DATA EXTRACT:
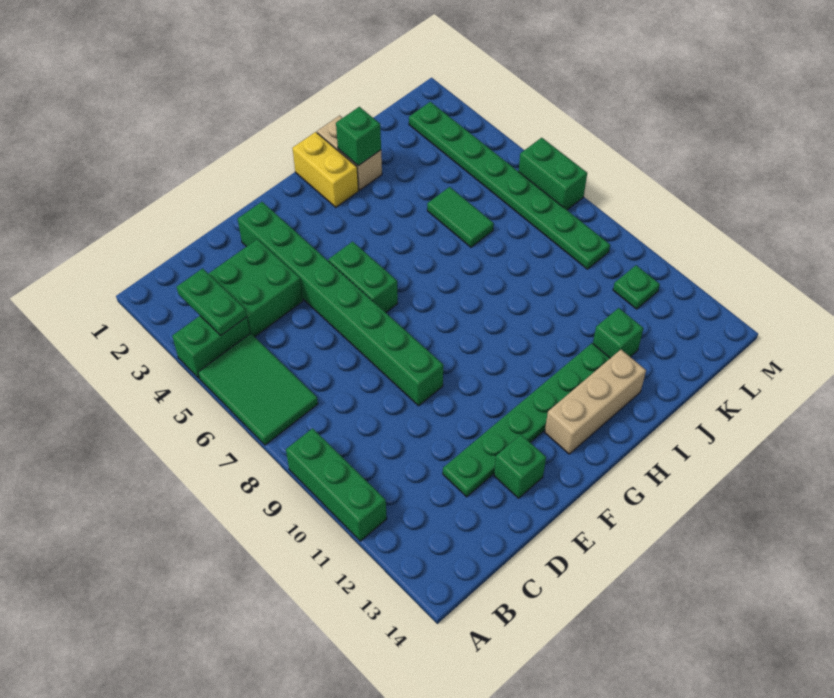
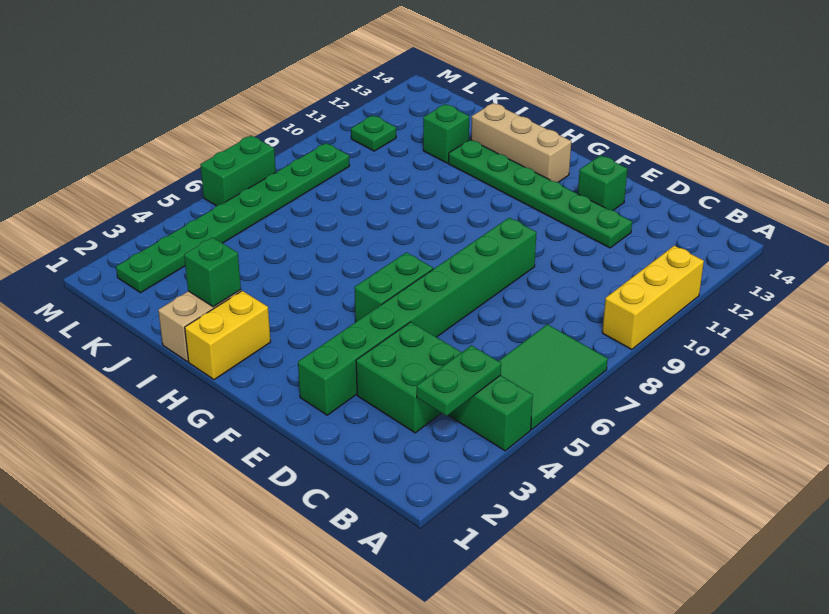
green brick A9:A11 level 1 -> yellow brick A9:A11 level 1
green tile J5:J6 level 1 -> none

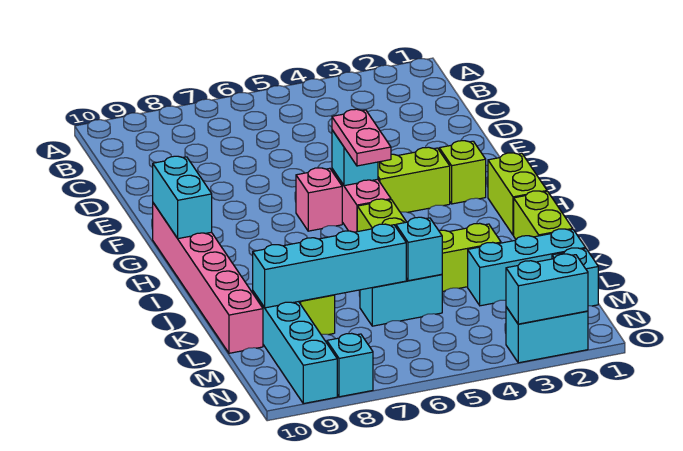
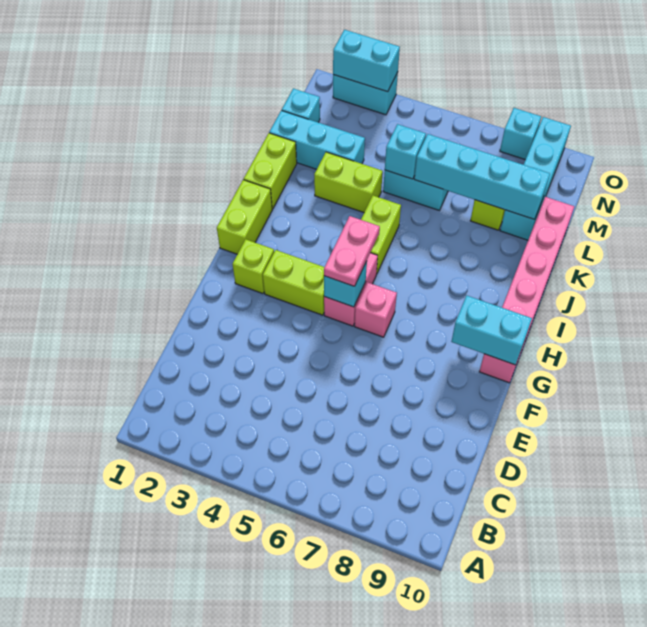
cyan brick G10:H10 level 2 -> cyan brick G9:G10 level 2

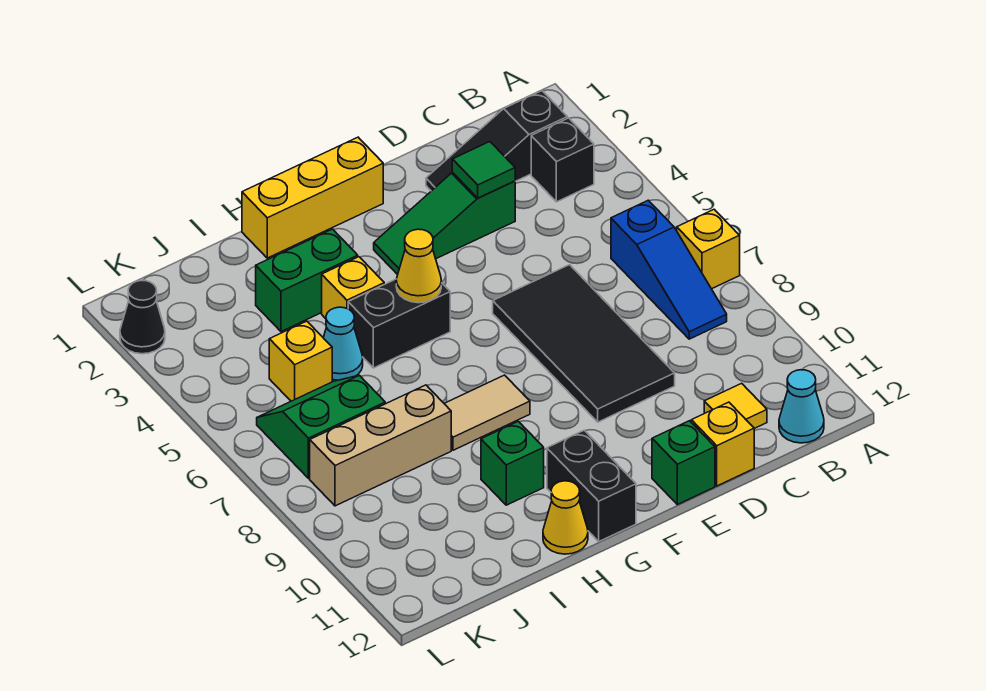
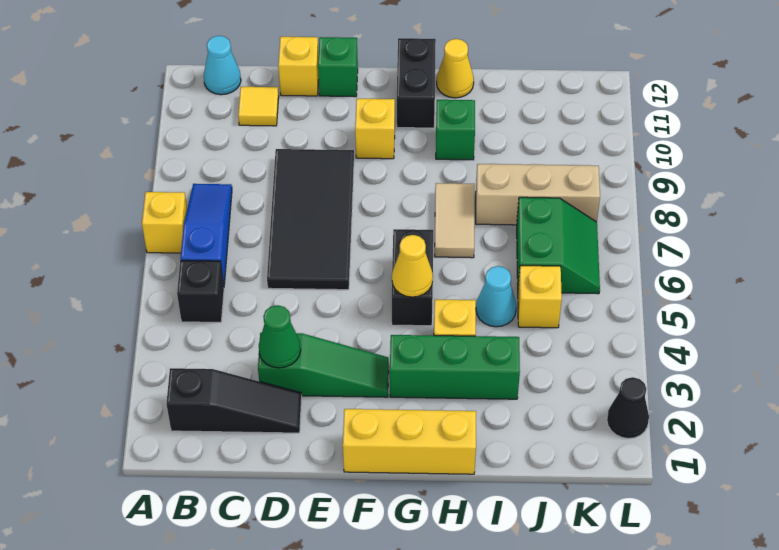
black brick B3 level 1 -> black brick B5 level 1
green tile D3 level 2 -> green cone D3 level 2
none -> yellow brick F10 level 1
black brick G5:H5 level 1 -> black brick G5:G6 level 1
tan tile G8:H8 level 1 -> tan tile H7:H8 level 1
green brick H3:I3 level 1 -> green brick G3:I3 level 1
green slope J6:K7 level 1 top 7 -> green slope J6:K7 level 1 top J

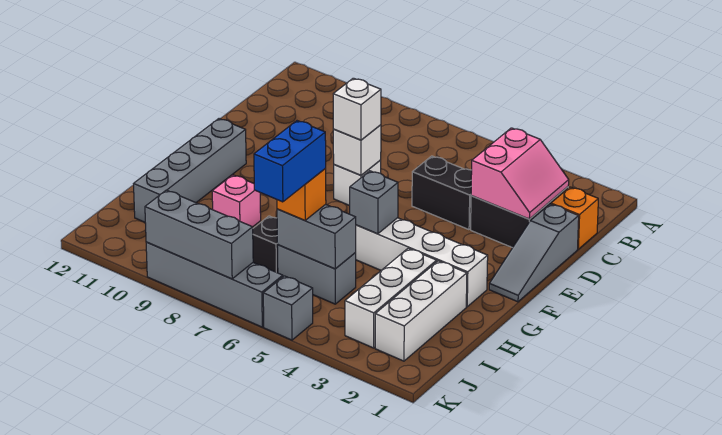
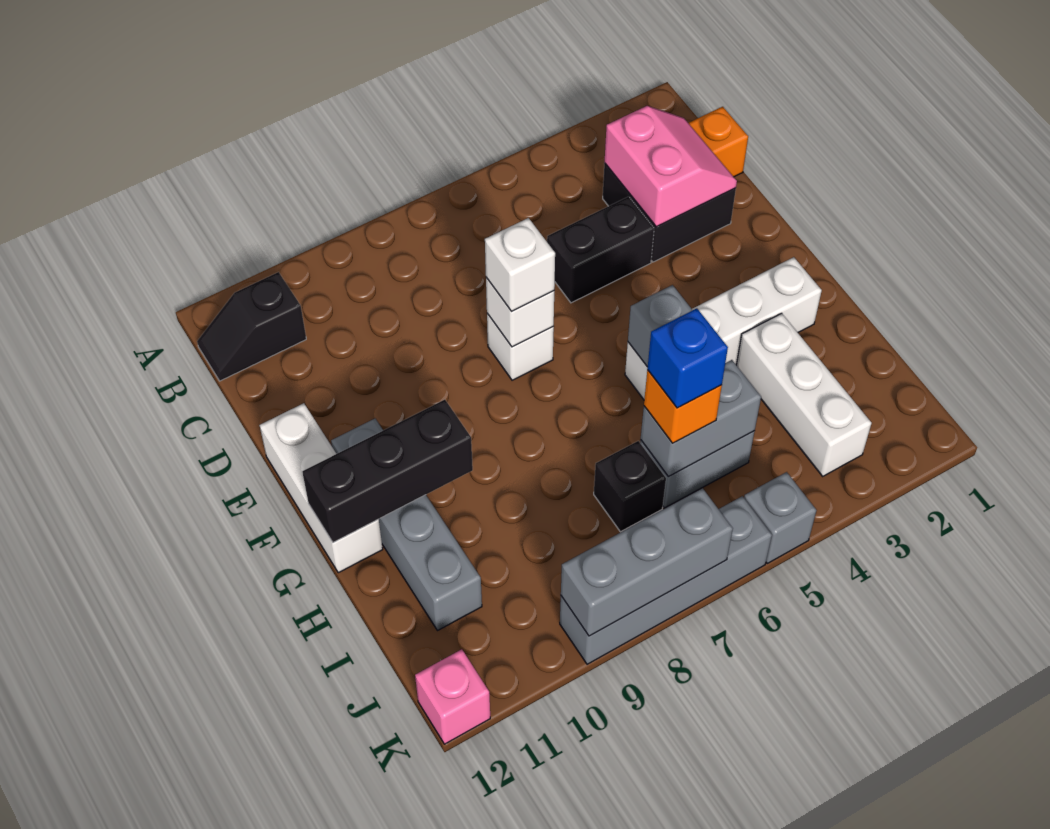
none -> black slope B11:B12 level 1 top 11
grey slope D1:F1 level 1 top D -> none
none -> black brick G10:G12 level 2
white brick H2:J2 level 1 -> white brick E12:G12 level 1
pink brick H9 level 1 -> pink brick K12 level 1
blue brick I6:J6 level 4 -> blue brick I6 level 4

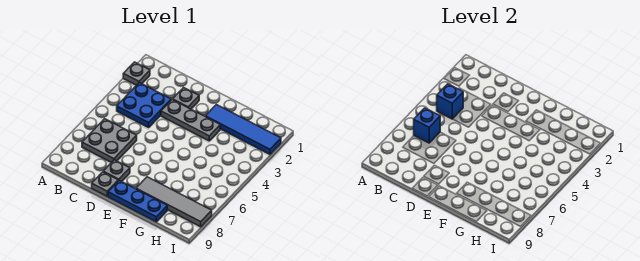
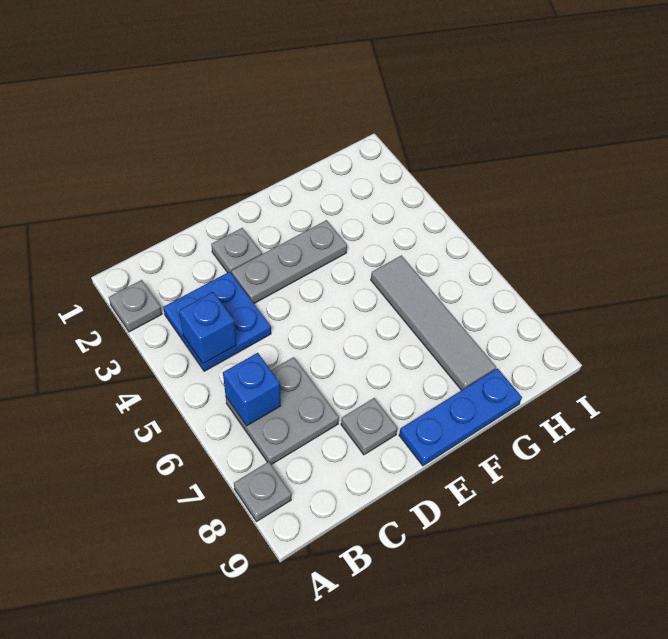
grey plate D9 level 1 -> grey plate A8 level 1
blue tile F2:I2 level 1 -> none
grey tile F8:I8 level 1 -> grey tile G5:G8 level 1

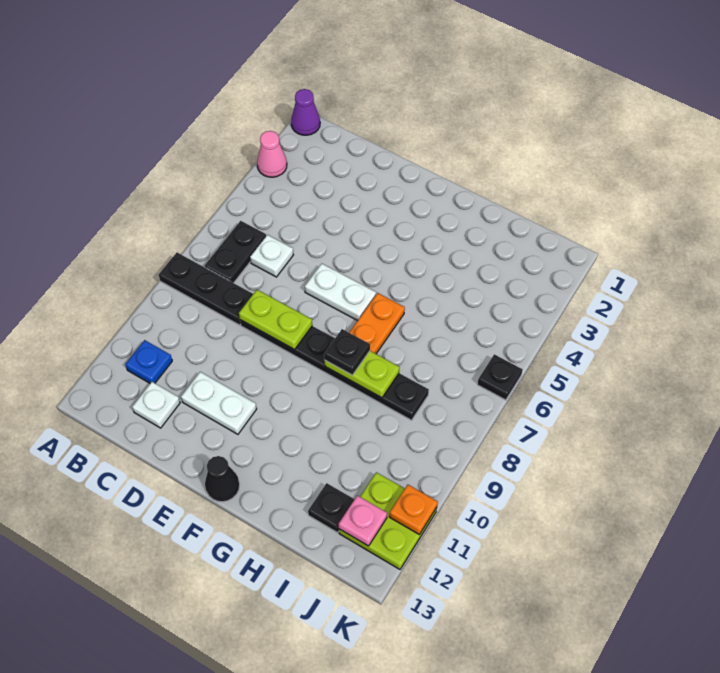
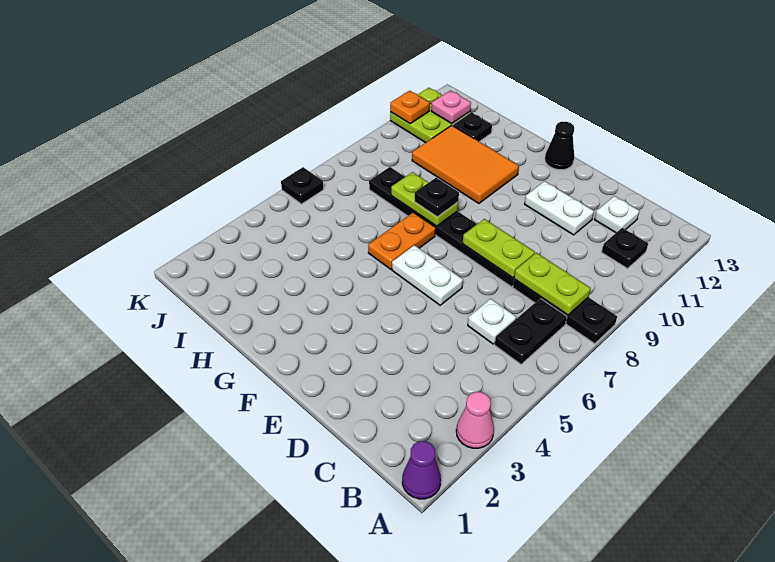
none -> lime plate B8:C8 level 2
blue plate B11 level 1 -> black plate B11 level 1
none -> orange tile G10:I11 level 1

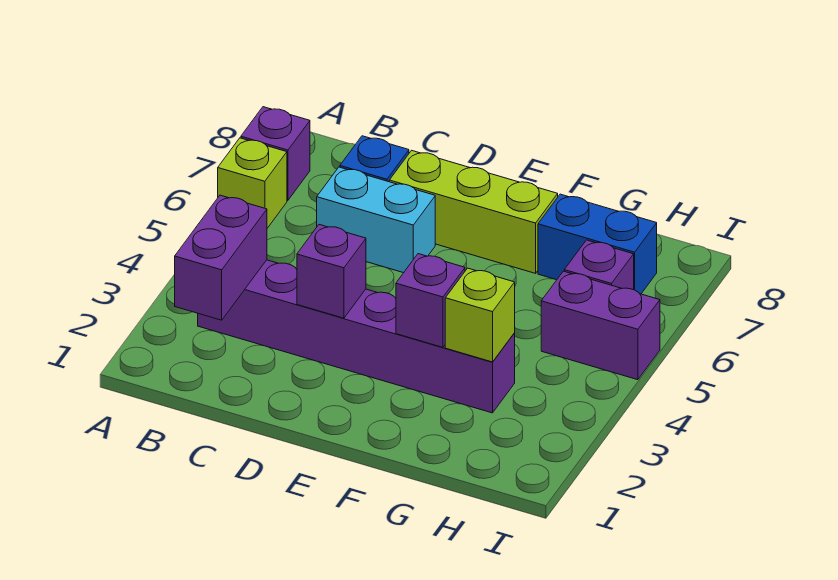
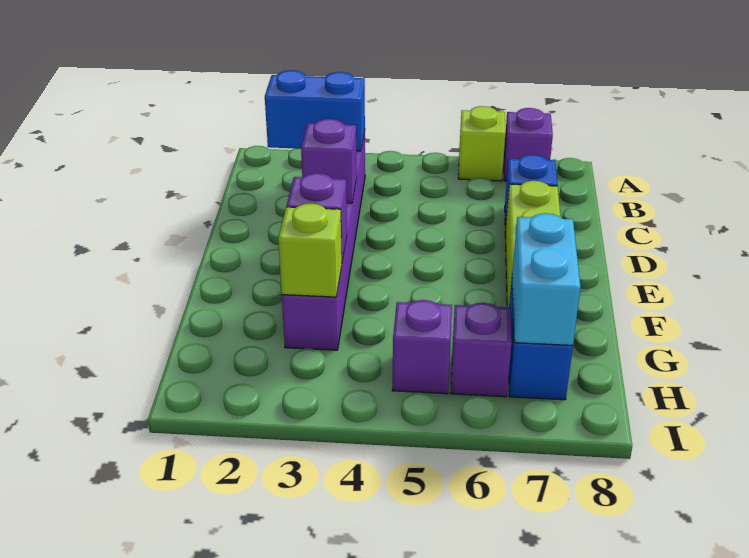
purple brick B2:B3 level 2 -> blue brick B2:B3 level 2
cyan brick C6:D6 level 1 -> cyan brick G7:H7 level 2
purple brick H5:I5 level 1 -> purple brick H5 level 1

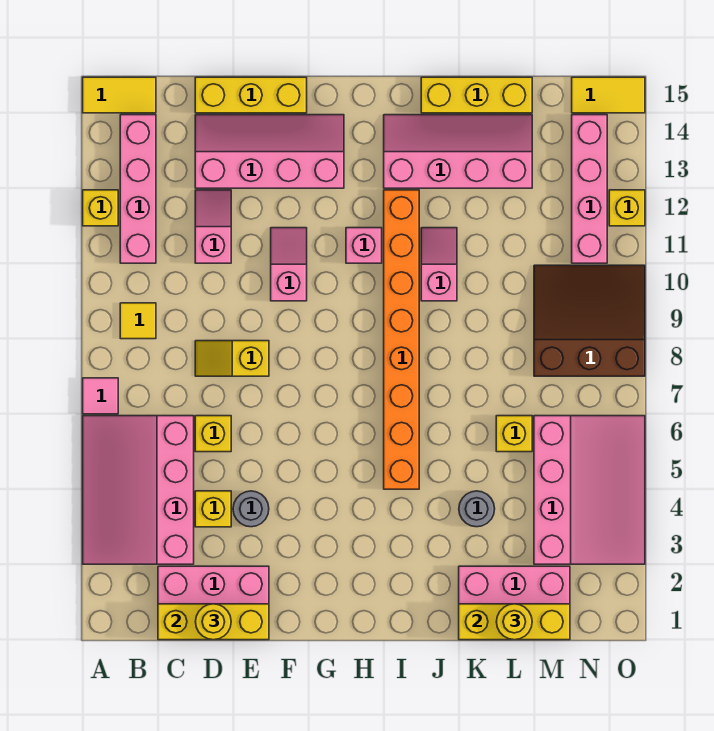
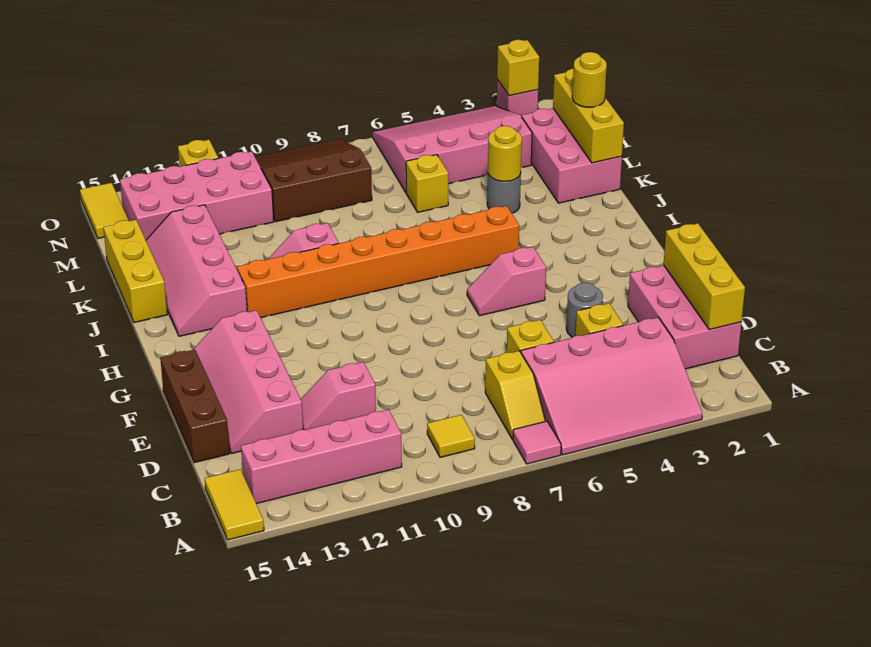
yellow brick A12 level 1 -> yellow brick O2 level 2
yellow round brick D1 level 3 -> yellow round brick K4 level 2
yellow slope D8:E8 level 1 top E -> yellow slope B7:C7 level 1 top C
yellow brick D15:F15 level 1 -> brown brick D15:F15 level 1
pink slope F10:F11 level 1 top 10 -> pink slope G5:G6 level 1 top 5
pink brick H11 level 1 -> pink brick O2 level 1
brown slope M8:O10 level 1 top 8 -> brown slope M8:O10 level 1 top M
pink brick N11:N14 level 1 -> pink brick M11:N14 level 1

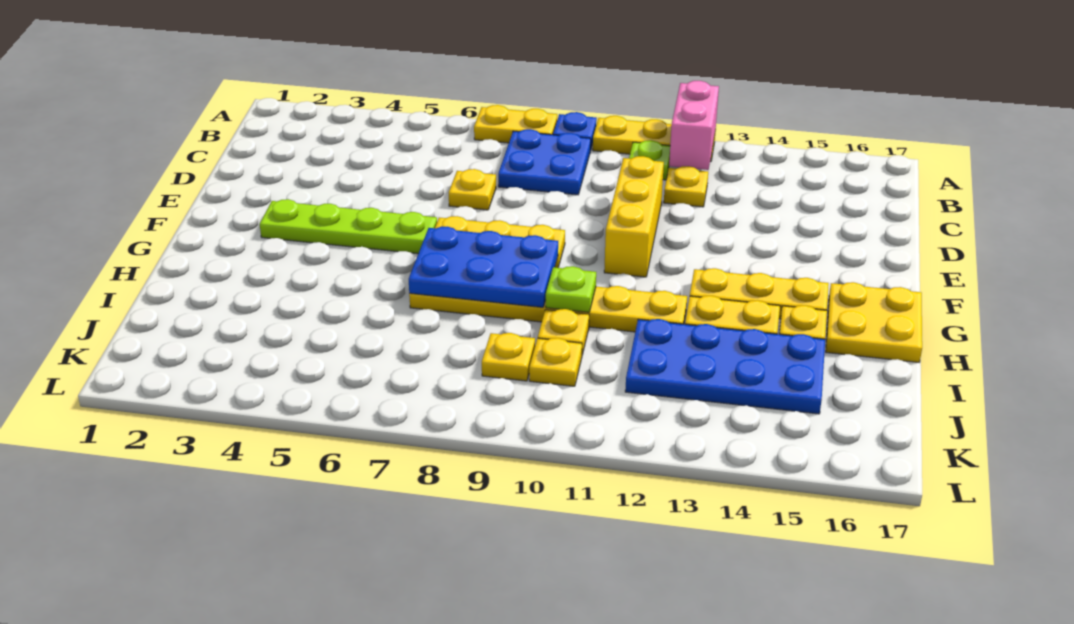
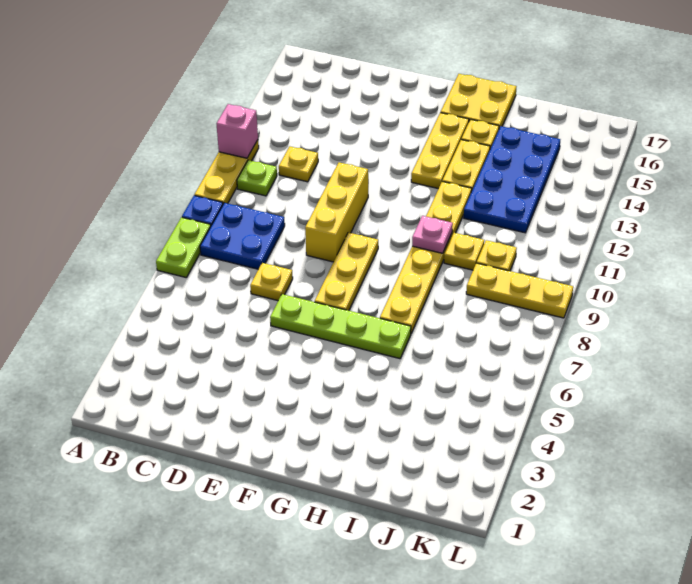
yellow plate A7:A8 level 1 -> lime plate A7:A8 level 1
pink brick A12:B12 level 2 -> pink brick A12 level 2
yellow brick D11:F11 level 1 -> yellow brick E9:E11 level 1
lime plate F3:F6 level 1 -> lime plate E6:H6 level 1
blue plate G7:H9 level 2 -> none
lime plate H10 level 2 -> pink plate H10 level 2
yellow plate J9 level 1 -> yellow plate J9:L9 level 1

PROMPT: Without the pictures, give again exactly the lines above starting at the line containing "green tile J5:J6 level 1 -> none" and ending at the line containing "yellow round brick D1".

SOLUTION FOR THIS PROBLEM:
green tile J5:J6 level 1 -> none

cyan brick G10:H10 level 2 -> cyan brick G9:G10 level 2

black brick B3 level 1 -> black brick B5 level 1
green tile D3 level 2 -> green cone D3 level 2
none -> yellow brick F10 level 1
black brick G5:H5 level 1 -> black brick G5:G6 level 1
tan tile G8:H8 level 1 -> tan tile H7:H8 level 1
green brick H3:I3 level 1 -> green brick G3:I3 level 1
green slope J6:K7 level 1 top 7 -> green slope J6:K7 level 1 top J

none -> black slope B11:B12 level 1 top 11
grey slope D1:F1 level 1 top D -> none
none -> black brick G10:G12 level 2
white brick H2:J2 level 1 -> white brick E12:G12 level 1
pink brick H9 level 1 -> pink brick K12 level 1
blue brick I6:J6 level 4 -> blue brick I6 level 4

grey plate D9 level 1 -> grey plate A8 level 1
blue tile F2:I2 level 1 -> none
grey tile F8:I8 level 1 -> grey tile G5:G8 level 1

none -> lime plate B8:C8 level 2
blue plate B11 level 1 -> black plate B11 level 1
none -> orange tile G10:I11 level 1

purple brick B2:B3 level 2 -> blue brick B2:B3 level 2
cyan brick C6:D6 level 1 -> cyan brick G7:H7 level 2
purple brick H5:I5 level 1 -> purple brick H5 level 1

yellow brick A12 level 1 -> yellow brick O2 level 2
yellow round brick D1 level 3 -> yellow round brick K4 level 2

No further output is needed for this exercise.